# What is being asked:
Print the lines that run from the line with "white_sulevukal (no. 1 from left)" to the line with "The trophy in turquoise", keeping both end lines, exactly as they appear in the entries below, and nothing else.

# Stored data:
────────────────

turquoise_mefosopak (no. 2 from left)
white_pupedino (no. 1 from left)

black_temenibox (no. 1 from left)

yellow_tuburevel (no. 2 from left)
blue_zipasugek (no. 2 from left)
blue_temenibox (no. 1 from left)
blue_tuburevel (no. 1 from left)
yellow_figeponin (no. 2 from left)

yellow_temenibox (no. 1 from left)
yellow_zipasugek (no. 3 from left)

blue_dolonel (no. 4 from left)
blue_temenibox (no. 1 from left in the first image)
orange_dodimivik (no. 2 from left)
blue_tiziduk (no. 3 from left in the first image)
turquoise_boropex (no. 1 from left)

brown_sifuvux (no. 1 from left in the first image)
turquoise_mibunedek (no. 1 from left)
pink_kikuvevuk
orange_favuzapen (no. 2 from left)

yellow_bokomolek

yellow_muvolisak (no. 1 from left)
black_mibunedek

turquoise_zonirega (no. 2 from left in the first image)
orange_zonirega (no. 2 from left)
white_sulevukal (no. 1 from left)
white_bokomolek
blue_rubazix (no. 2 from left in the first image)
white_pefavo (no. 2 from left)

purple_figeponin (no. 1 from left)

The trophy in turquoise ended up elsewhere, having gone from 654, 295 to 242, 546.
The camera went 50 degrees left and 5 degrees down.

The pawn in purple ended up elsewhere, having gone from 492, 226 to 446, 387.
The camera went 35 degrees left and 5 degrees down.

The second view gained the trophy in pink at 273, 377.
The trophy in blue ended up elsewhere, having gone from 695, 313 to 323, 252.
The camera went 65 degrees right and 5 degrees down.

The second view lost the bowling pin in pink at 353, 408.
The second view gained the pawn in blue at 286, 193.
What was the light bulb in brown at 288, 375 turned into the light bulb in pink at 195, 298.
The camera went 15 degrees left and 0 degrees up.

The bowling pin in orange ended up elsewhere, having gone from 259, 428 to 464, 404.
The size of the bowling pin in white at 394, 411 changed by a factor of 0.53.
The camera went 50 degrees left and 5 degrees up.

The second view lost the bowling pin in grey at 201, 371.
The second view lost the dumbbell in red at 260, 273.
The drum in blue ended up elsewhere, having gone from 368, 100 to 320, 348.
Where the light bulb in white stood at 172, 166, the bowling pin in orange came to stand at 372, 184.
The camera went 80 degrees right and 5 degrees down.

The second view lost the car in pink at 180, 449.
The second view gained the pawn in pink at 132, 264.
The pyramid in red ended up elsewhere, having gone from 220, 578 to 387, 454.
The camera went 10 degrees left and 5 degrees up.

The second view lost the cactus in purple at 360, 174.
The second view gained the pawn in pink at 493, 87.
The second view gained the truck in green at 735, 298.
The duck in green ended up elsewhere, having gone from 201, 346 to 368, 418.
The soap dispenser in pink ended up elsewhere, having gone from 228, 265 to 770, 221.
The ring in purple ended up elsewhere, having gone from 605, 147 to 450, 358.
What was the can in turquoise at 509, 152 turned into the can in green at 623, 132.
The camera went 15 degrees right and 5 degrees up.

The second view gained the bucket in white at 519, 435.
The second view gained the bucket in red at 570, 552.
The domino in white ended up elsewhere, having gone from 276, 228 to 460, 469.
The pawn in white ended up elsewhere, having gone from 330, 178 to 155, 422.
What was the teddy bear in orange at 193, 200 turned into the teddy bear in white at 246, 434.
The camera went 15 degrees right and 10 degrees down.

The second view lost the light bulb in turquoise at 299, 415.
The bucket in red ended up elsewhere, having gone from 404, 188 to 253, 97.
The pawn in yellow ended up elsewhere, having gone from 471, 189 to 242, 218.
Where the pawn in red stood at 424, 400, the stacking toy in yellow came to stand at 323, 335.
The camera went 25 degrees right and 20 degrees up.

────────────────

# Exercise answer:
white_sulevukal (no. 1 from left)
white_bokomolek
blue_rubazix (no. 2 from left in the first image)
white_pefavo (no. 2 from left)

purple_figeponin (no. 1 from left)

The trophy in turquoise ended up elsewhere, having gone from 654, 295 to 242, 546.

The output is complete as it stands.